The records that follow must be reproduced in full, with every picture excluded.

Dataset entries START

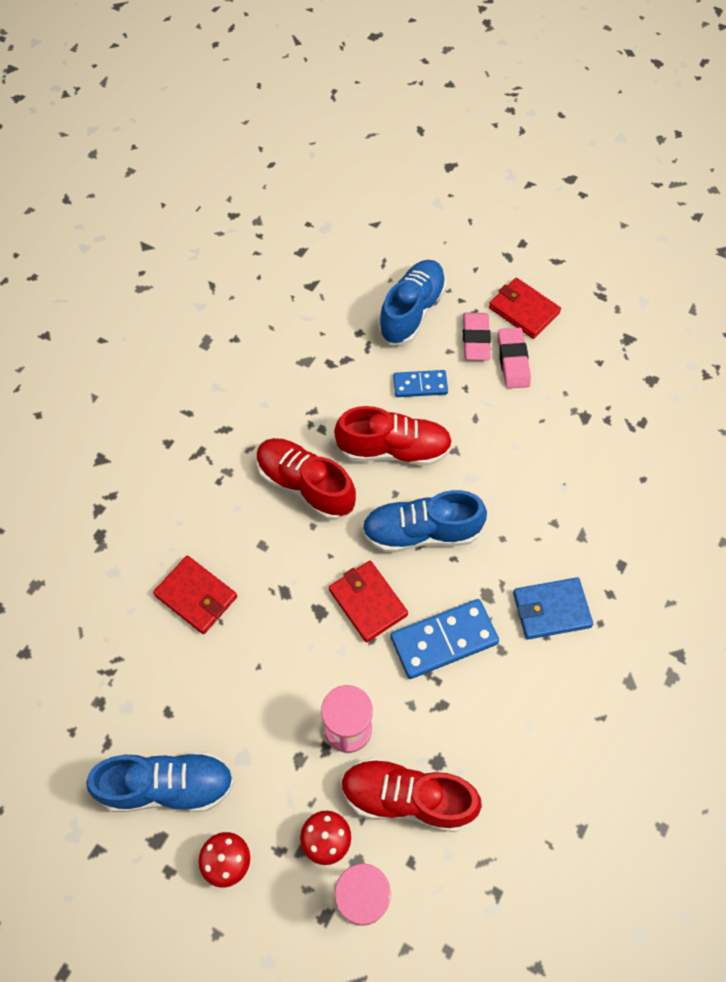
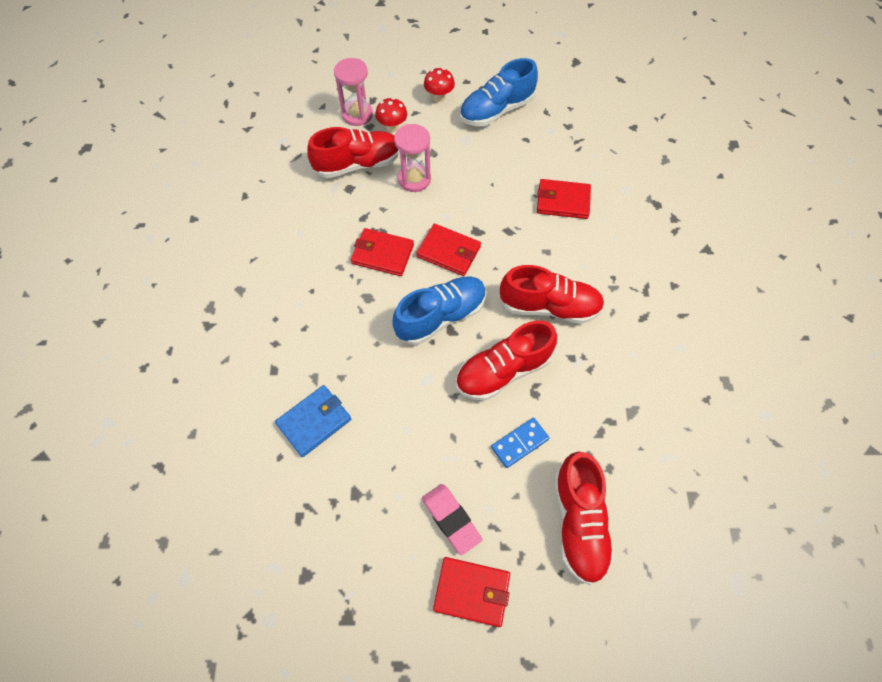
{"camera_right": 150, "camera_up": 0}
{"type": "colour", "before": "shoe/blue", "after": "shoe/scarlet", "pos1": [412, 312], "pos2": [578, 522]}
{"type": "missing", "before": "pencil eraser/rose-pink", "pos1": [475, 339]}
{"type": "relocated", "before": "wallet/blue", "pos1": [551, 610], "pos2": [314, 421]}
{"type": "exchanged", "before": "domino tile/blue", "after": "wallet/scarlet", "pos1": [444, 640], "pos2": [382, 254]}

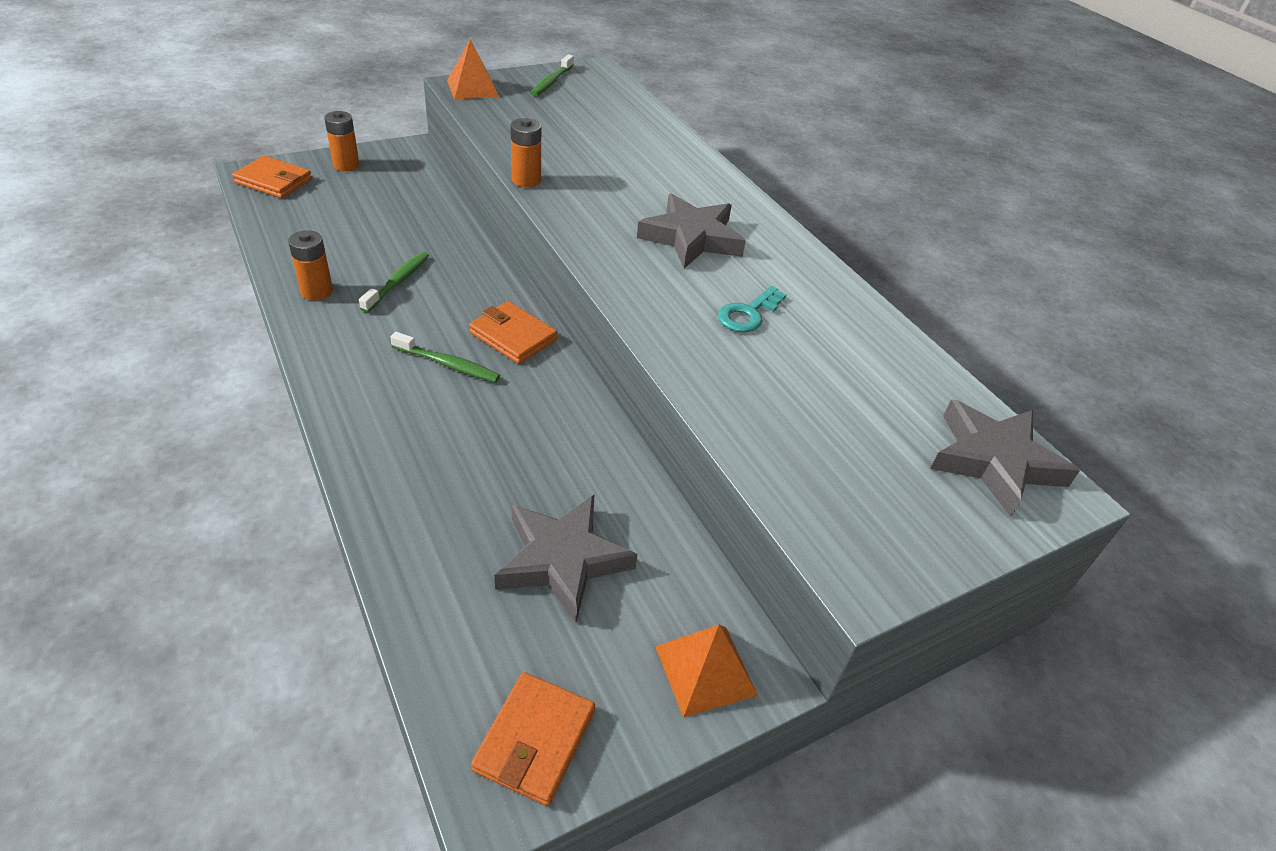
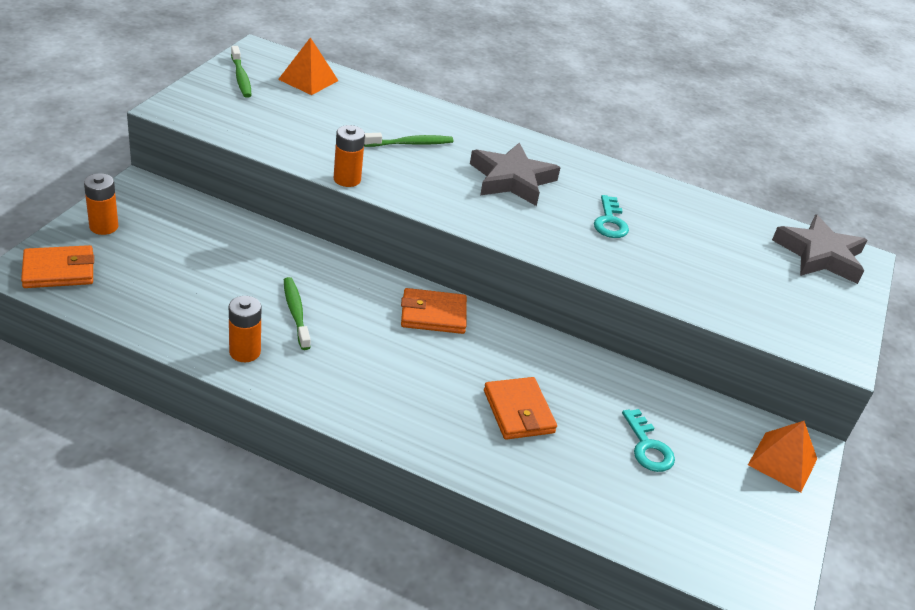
{"camera_right": -40, "camera_up": -5}
{"type": "relocated", "before": "solid pyramid/orange", "pos1": [472, 88], "pos2": [308, 80]}
{"type": "relocated", "before": "dental brush/green", "pos1": [448, 364], "pos2": [410, 144]}
{"type": "exchanged", "before": "five-pointed star/ash-grey", "after": "key/teal", "pos1": [562, 560], "pos2": [648, 447]}
{"type": "relocated", "before": "wallet/orange", "pos1": [534, 740], "pos2": [518, 411]}

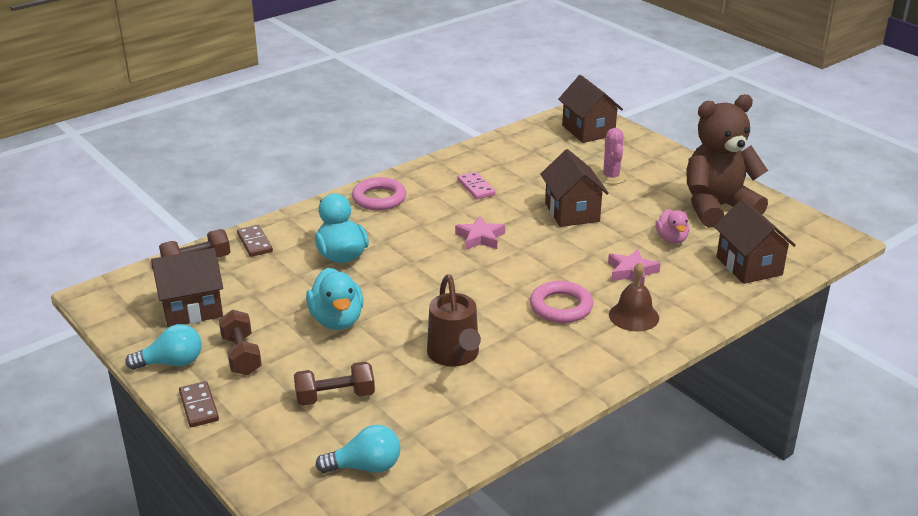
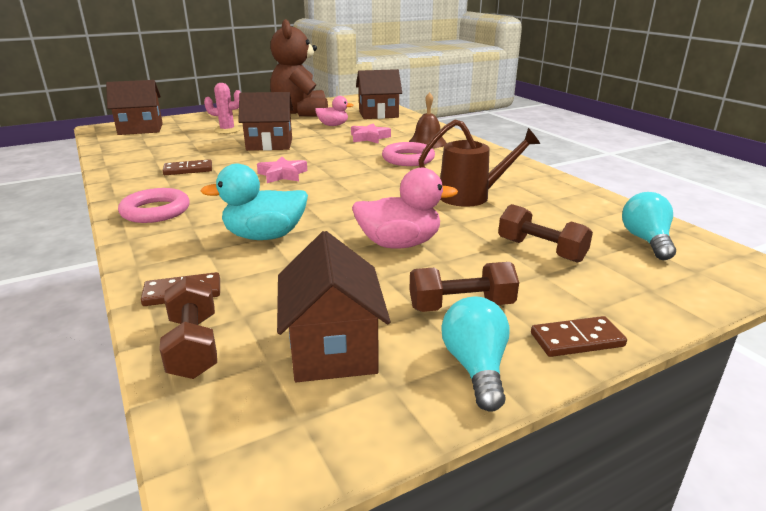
{"camera_right": -80, "camera_up": -5}
{"type": "colour", "before": "domino tile/rose-pink", "after": "domino tile/brown", "pos1": [476, 187], "pos2": [188, 170]}
{"type": "colour", "before": "toy duck/teal", "after": "toy duck/rose-pink", "pos1": [337, 320], "pos2": [399, 244]}
{"type": "spun", "before": "free weight/brown", "pos1": [335, 397], "pos2": [541, 250], "turn": -45}

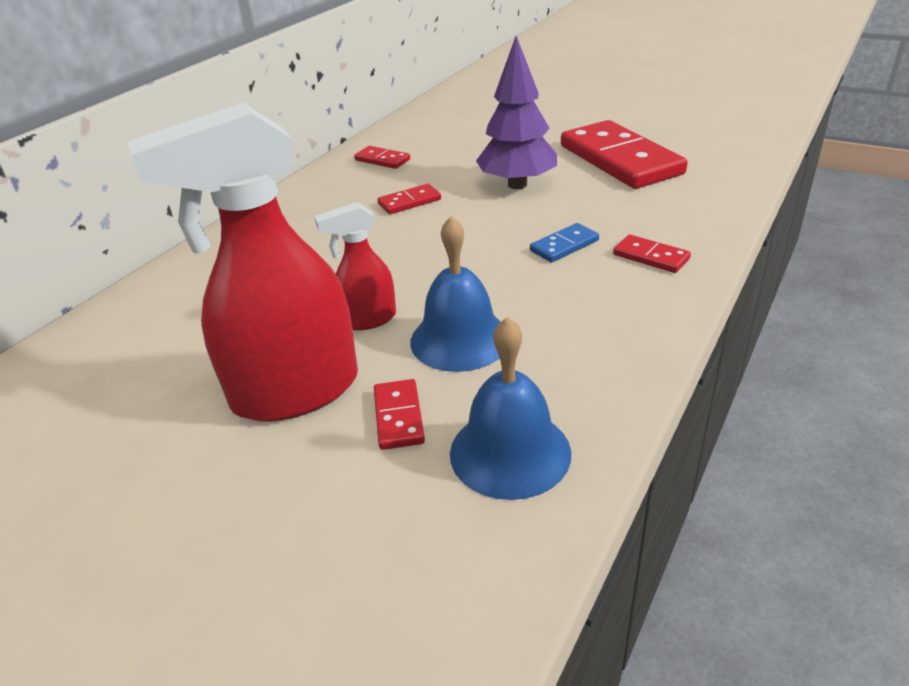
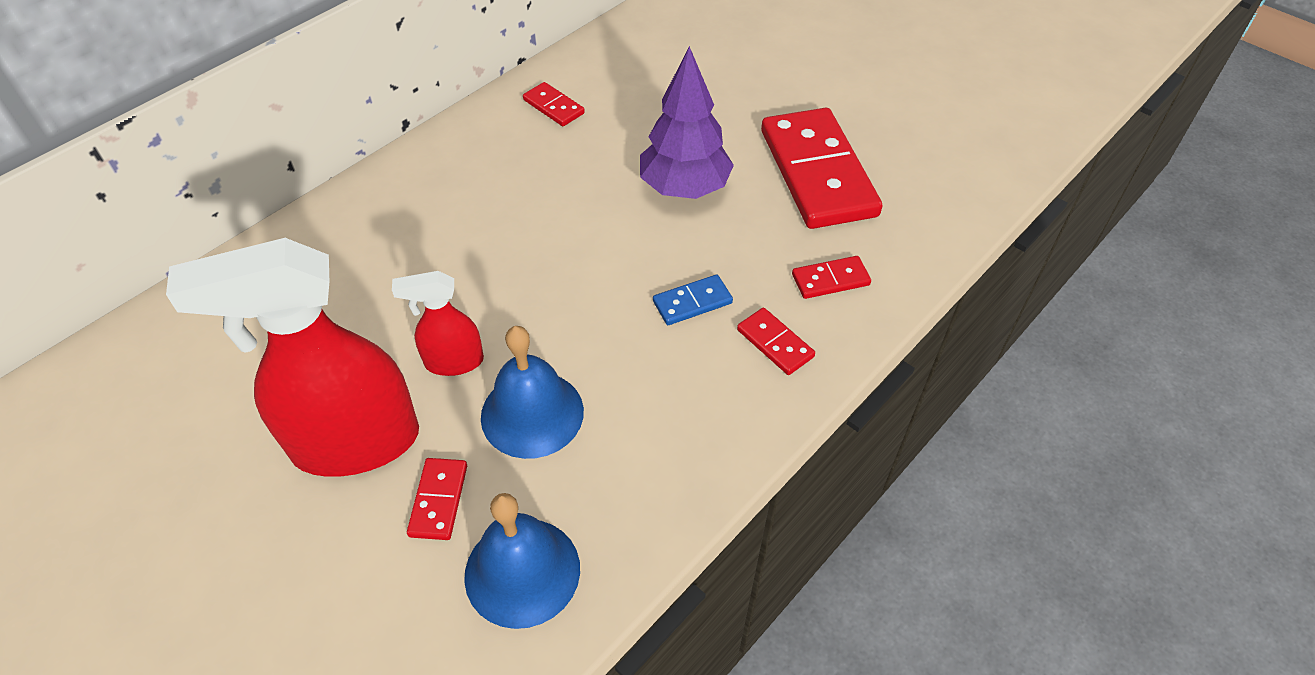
{"camera_right": 10, "camera_up": 15}
{"type": "relocated", "before": "domino tile/scarlet", "pos1": [409, 202], "pos2": [830, 280]}

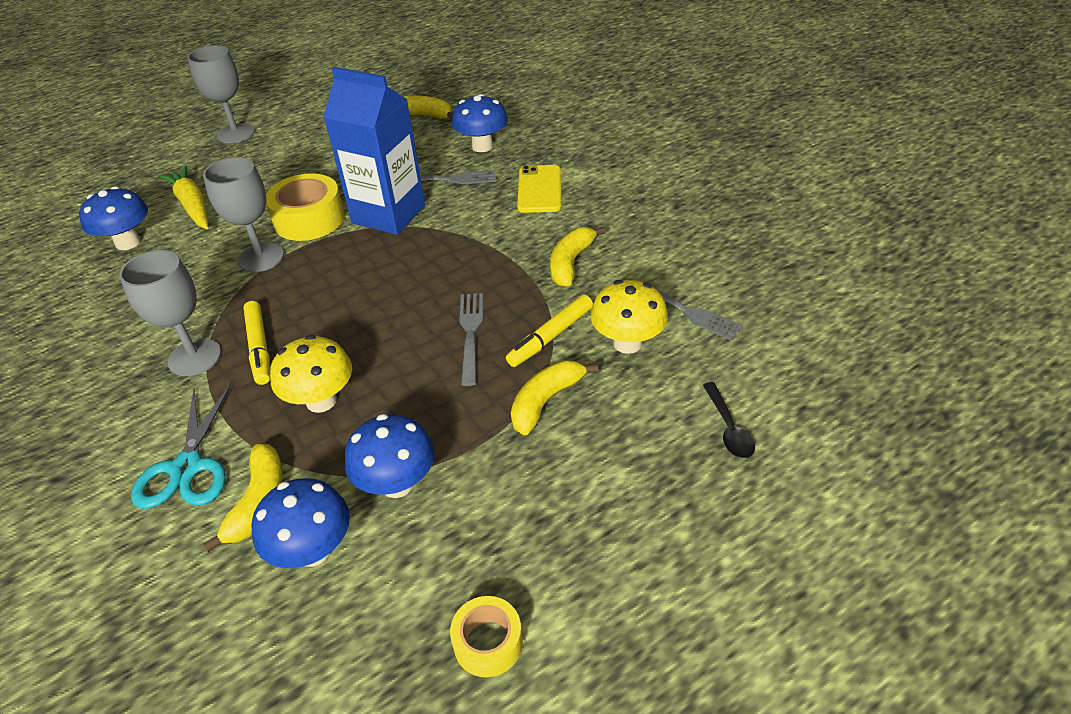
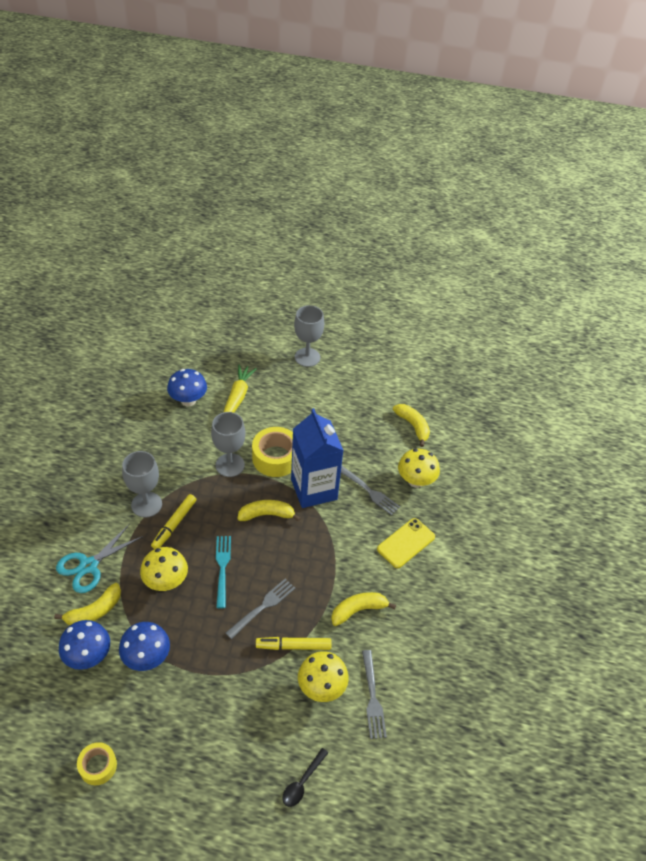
{"camera_right": 40, "camera_up": 5}
{"type": "colour", "before": "fungus/blue", "after": "fungus/yellow", "pos1": [482, 146], "pos2": [415, 481]}
{"type": "relocated", "before": "toy banana/yellow", "pos1": [545, 401], "pos2": [267, 515]}
{"type": "appeared", "after": "dinner fork/teal", "pos2": [222, 567]}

Dataset entries END

:: Completed exercise ::
{"camera_right": 150, "camera_up": 0}
{"type": "colour", "before": "shoe/blue", "after": "shoe/scarlet", "pos1": [412, 312], "pos2": [578, 522]}
{"type": "missing", "before": "pencil eraser/rose-pink", "pos1": [475, 339]}
{"type": "relocated", "before": "wallet/blue", "pos1": [551, 610], "pos2": [314, 421]}
{"type": "exchanged", "before": "domino tile/blue", "after": "wallet/scarlet", "pos1": [444, 640], "pos2": [382, 254]}

{"camera_right": -40, "camera_up": -5}
{"type": "relocated", "before": "solid pyramid/orange", "pos1": [472, 88], "pos2": [308, 80]}
{"type": "relocated", "before": "dental brush/green", "pos1": [448, 364], "pos2": [410, 144]}
{"type": "exchanged", "before": "five-pointed star/ash-grey", "after": "key/teal", "pos1": [562, 560], "pos2": [648, 447]}
{"type": "relocated", "before": "wallet/orange", "pos1": [534, 740], "pos2": [518, 411]}

{"camera_right": -80, "camera_up": -5}
{"type": "colour", "before": "domino tile/rose-pink", "after": "domino tile/brown", "pos1": [476, 187], "pos2": [188, 170]}
{"type": "colour", "before": "toy duck/teal", "after": "toy duck/rose-pink", "pos1": [337, 320], "pos2": [399, 244]}
{"type": "spun", "before": "free weight/brown", "pos1": [335, 397], "pos2": [541, 250], "turn": -45}

{"camera_right": 10, "camera_up": 15}
{"type": "relocated", "before": "domino tile/scarlet", "pos1": [409, 202], "pos2": [830, 280]}

{"camera_right": 40, "camera_up": 5}
{"type": "colour", "before": "fungus/blue", "after": "fungus/yellow", "pos1": [482, 146], "pos2": [415, 481]}
{"type": "relocated", "before": "toy banana/yellow", "pos1": [545, 401], "pos2": [267, 515]}
{"type": "appeared", "after": "dinner fork/teal", "pos2": [222, 567]}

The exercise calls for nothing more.